**Work to complete**
Repeat the lines from the line with "black spinning top: [389,507,511,654]" to the line with "turquoise wallet: [37,331,185,430]" in the listing below, keeping both end lines and adding nothing.

___ Entries shown

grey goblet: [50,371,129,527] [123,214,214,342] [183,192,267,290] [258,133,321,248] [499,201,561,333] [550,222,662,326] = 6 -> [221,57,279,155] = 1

______
___ Entries shown

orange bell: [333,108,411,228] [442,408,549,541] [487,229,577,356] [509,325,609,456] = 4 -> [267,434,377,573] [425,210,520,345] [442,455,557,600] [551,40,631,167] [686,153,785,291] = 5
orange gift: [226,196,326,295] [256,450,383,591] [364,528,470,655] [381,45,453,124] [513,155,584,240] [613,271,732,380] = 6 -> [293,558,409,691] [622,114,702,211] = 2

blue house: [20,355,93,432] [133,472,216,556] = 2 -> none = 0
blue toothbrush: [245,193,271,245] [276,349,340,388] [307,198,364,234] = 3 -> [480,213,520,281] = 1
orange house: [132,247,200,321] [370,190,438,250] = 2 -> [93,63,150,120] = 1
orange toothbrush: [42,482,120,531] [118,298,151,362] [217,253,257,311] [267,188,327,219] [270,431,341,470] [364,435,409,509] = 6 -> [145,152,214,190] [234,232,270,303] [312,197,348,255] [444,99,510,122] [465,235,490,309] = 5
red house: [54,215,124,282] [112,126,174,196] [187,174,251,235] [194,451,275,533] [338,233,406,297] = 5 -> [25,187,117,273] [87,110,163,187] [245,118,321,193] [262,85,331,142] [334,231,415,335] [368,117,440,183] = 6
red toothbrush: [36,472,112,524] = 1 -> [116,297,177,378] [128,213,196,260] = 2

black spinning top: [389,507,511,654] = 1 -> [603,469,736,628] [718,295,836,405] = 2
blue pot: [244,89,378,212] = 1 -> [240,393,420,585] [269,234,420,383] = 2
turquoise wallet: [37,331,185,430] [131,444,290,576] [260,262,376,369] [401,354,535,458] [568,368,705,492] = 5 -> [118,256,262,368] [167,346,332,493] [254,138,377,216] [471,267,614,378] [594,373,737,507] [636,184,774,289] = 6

______

**Written answer**
black spinning top: [389,507,511,654] = 1 -> [603,469,736,628] [718,295,836,405] = 2
blue pot: [244,89,378,212] = 1 -> [240,393,420,585] [269,234,420,383] = 2
turquoise wallet: [37,331,185,430] [131,444,290,576] [260,262,376,369] [401,354,535,458] [568,368,705,492] = 5 -> [118,256,262,368] [167,346,332,493] [254,138,377,216] [471,267,614,378] [594,373,737,507] [636,184,774,289] = 6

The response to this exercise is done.